## ACTIVITY
Pick out the lines below that contain the string "relocated" and copy them all.

## DATA SHOWN
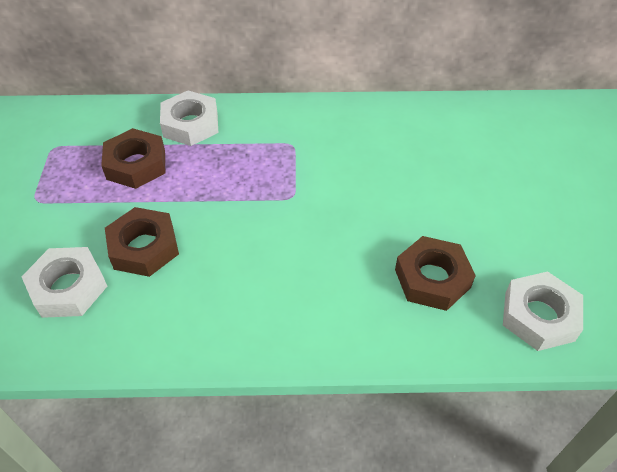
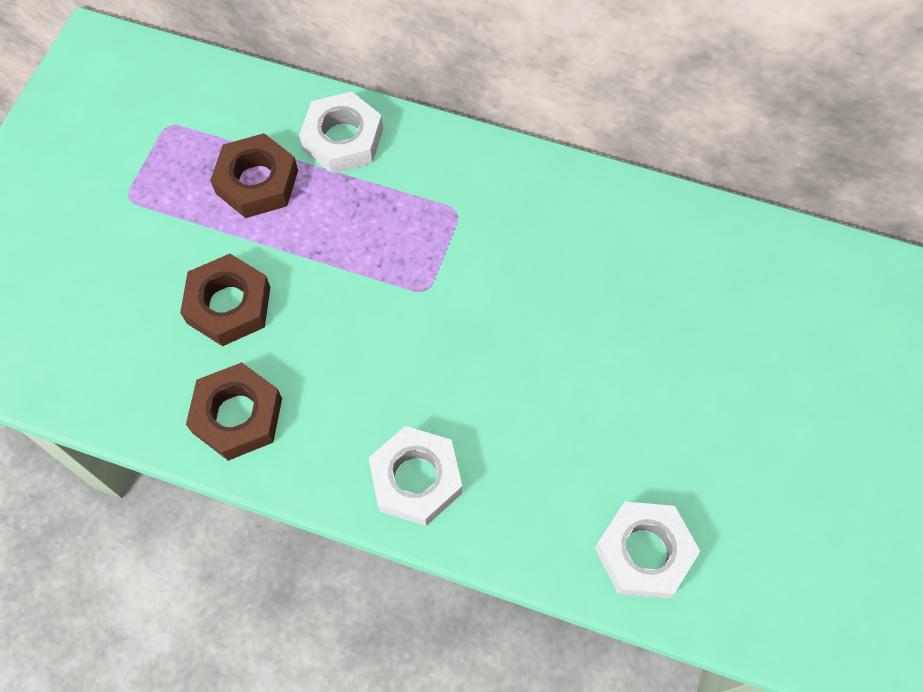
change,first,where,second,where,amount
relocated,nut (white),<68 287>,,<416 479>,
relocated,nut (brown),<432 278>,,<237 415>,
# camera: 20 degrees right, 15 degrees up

## EXERCISE SOLUTION
relocated,nut (white),<68 287>,,<416 479>,
relocated,nut (brown),<432 278>,,<237 415>,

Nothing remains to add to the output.